───── DATA EXTRACT ─────
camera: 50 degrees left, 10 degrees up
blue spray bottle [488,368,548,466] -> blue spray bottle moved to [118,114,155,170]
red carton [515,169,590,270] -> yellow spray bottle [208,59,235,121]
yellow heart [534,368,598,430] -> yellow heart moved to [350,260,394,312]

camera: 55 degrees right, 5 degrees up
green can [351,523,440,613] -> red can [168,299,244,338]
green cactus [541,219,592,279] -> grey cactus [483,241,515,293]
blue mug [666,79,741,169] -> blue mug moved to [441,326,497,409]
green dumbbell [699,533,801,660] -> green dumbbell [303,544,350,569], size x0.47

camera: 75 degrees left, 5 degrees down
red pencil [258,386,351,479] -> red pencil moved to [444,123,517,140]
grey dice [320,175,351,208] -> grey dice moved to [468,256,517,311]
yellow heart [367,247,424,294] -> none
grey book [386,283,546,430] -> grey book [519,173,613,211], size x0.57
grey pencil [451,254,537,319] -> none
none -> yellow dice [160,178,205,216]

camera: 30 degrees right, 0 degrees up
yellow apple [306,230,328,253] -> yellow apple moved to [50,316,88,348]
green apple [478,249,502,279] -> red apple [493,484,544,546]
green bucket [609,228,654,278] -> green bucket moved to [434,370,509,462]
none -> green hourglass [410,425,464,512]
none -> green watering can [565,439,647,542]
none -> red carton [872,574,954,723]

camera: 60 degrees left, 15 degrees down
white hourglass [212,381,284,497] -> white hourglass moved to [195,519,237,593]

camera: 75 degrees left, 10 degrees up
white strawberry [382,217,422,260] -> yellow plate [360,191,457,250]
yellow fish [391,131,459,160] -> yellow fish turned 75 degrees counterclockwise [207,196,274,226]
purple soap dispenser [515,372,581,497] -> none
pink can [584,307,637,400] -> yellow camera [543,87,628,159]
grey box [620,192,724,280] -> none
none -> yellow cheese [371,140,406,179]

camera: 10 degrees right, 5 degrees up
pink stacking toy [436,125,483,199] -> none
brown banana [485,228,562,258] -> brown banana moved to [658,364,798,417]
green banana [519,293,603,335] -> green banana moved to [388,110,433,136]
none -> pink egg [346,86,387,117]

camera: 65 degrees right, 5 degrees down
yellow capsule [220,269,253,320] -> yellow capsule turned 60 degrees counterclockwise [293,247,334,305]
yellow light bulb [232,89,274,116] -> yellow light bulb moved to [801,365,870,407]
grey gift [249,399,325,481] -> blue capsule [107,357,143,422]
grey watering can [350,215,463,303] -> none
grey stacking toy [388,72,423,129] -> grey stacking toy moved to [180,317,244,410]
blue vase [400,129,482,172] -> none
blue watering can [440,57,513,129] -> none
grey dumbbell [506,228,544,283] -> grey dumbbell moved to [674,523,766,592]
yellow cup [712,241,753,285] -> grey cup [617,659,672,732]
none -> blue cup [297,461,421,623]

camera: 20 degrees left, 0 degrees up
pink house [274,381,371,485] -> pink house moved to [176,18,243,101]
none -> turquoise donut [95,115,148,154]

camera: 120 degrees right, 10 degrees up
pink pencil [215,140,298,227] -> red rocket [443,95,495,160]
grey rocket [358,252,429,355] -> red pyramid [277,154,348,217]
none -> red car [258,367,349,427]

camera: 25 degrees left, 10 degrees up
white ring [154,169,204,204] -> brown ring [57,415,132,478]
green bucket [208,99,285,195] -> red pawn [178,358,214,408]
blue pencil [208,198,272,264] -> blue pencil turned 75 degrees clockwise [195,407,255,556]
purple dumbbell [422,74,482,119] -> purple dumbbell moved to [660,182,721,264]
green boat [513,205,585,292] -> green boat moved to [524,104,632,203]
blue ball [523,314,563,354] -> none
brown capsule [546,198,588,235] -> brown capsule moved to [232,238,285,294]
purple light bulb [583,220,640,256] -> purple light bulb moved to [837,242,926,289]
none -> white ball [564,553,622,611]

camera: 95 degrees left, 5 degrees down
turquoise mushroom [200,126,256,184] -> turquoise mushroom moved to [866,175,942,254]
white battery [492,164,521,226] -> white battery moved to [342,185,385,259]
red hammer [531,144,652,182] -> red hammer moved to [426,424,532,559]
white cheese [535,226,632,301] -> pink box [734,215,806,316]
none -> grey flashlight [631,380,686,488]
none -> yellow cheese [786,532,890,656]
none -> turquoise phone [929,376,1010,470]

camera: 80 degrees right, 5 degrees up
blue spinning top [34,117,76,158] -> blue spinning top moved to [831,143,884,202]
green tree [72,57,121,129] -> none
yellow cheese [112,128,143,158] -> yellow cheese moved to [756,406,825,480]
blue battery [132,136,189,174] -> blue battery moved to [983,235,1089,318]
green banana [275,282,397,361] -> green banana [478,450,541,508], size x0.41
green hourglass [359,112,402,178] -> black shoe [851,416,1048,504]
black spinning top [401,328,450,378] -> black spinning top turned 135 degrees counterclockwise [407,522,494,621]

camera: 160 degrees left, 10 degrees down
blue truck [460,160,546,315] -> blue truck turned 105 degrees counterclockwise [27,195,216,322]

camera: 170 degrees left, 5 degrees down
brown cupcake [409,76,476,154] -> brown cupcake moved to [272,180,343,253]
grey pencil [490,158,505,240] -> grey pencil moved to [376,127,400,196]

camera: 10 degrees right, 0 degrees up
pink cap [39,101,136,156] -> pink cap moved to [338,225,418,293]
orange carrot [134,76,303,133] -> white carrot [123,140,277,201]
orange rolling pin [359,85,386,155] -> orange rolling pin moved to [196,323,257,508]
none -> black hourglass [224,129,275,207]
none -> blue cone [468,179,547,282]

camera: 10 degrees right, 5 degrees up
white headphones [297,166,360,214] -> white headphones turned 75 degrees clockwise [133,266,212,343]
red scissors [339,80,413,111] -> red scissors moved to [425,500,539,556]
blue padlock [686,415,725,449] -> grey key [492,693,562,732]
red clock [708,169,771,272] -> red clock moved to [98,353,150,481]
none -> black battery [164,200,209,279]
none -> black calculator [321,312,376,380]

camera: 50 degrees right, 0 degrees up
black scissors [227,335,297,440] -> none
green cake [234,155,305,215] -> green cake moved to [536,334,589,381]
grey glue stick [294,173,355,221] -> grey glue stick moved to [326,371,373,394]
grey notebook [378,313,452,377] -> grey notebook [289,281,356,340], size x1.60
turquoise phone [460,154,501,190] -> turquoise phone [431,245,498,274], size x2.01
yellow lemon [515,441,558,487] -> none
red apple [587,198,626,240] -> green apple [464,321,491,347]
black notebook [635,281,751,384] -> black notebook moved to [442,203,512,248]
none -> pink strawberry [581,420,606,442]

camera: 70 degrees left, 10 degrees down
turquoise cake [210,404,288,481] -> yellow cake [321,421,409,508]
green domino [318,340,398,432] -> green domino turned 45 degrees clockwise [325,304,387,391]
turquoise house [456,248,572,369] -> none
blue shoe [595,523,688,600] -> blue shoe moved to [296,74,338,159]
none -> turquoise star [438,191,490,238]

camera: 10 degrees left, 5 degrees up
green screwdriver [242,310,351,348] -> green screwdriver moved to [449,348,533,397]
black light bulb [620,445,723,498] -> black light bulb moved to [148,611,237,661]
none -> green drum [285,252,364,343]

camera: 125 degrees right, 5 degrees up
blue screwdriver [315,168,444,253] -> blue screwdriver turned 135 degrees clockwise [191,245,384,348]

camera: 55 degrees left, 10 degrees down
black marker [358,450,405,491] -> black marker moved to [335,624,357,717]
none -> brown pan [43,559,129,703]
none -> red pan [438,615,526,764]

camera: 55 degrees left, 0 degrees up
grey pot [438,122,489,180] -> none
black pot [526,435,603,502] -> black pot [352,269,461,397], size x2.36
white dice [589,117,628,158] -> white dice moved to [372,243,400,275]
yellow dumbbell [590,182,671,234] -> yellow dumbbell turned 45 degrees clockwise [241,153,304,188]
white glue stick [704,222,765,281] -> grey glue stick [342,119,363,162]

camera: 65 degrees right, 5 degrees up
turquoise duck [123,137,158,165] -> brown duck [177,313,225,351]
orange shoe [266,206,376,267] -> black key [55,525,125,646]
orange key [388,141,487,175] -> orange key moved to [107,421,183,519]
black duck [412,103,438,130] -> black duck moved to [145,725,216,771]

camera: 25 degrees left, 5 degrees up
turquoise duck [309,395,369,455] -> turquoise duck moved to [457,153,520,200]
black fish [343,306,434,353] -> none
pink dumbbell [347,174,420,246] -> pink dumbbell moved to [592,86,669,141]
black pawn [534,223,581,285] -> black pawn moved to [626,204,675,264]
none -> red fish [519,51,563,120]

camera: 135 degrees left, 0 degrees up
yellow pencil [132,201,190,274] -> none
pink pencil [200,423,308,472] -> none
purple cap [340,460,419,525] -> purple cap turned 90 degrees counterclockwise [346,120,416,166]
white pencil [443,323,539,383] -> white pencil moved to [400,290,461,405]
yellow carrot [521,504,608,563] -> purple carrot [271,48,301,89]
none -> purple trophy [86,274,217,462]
─────
WHAT YOU HAVE TO DO. Search the data for "notebook". Copy every line that has it.

TASK RESPONSE.
grey notebook [378,313,452,377] -> grey notebook [289,281,356,340], size x1.60
black notebook [635,281,751,384] -> black notebook moved to [442,203,512,248]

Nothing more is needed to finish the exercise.